─── Supplied material ───

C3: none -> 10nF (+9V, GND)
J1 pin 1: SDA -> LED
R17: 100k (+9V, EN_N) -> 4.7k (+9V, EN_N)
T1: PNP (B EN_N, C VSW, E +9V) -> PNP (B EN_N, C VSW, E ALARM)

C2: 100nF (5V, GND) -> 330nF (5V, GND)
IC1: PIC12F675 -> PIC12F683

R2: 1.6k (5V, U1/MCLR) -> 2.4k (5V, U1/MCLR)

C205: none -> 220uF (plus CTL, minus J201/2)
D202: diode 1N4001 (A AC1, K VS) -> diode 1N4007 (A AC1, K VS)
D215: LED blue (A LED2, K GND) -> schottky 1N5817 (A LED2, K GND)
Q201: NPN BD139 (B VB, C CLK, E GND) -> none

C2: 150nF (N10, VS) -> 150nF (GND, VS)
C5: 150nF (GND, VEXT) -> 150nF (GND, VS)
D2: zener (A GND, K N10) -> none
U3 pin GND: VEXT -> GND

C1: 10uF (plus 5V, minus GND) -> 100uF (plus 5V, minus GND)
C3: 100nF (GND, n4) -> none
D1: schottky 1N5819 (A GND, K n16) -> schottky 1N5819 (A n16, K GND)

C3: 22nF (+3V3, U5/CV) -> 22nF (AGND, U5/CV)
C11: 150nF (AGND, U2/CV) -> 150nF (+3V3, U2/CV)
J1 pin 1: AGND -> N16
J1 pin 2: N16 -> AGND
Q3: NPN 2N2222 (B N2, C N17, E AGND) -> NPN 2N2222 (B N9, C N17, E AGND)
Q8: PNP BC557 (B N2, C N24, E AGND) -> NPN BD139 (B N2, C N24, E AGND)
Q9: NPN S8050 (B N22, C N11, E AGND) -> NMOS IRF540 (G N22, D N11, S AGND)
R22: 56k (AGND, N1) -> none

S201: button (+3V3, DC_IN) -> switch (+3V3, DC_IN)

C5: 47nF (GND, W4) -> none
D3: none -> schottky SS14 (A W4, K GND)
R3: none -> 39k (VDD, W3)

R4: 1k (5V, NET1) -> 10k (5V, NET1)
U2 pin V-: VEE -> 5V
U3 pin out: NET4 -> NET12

───

Print exactly, and only, the lines from the line containing "Q9: NPN S8050" through the final line of the records, both included.

> _Answer area_:
Q9: NPN S8050 (B N22, C N11, E AGND) -> NMOS IRF540 (G N22, D N11, S AGND)
R22: 56k (AGND, N1) -> none

S201: button (+3V3, DC_IN) -> switch (+3V3, DC_IN)

C5: 47nF (GND, W4) -> none
D3: none -> schottky SS14 (A W4, K GND)
R3: none -> 39k (VDD, W3)

R4: 1k (5V, NET1) -> 10k (5V, NET1)
U2 pin V-: VEE -> 5V
U3 pin out: NET4 -> NET12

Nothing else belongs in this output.